How does the data below read from its first line through the line containing "relocated | ropara"? Print those lines exactly.

---- Material for this task

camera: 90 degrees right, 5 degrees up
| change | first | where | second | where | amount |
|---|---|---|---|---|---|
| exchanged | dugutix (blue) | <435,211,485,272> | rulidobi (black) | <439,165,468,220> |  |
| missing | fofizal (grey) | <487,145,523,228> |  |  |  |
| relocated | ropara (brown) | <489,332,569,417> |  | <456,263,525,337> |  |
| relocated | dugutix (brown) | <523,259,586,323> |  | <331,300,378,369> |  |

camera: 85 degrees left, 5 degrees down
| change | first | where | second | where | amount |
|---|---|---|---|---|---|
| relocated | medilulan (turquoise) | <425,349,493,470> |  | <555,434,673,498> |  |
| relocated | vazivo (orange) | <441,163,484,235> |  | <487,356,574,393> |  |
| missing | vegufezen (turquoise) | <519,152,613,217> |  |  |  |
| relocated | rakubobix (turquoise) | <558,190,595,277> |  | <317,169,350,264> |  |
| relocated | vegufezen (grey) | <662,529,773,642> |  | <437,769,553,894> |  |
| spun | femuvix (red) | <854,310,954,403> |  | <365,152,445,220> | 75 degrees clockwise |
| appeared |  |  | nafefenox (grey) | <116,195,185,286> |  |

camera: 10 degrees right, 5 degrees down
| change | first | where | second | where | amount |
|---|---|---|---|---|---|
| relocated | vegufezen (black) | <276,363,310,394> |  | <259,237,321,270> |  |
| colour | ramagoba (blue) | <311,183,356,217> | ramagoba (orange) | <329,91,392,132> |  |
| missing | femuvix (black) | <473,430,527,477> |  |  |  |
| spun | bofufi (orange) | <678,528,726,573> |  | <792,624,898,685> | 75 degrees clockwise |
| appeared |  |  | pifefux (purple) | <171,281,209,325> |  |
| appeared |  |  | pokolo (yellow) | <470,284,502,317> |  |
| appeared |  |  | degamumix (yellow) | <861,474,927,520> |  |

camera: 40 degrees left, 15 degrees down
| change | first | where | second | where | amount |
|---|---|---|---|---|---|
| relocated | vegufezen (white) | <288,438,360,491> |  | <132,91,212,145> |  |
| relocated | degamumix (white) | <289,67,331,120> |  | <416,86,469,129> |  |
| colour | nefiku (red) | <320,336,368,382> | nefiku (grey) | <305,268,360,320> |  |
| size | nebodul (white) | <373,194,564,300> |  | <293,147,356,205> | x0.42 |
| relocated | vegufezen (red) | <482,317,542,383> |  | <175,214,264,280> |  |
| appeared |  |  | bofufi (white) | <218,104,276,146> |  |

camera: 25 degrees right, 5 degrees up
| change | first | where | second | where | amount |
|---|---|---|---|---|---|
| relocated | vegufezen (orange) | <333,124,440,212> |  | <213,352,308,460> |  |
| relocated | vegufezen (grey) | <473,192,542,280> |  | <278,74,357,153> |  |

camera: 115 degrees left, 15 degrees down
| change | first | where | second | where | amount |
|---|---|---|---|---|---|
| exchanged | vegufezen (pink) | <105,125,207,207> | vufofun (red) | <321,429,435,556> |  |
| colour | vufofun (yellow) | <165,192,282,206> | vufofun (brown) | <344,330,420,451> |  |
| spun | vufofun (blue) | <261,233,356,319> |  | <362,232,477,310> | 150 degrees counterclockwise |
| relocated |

--------

> [Exercise output]
camera: 90 degrees right, 5 degrees up
| change | first | where | second | where | amount |
|---|---|---|---|---|---|
| exchanged | dugutix (blue) | <435,211,485,272> | rulidobi (black) | <439,165,468,220> |  |
| missing | fofizal (grey) | <487,145,523,228> |  |  |  |
| relocated | ropara (brown) | <489,332,569,417> |  | <456,263,525,337> |  |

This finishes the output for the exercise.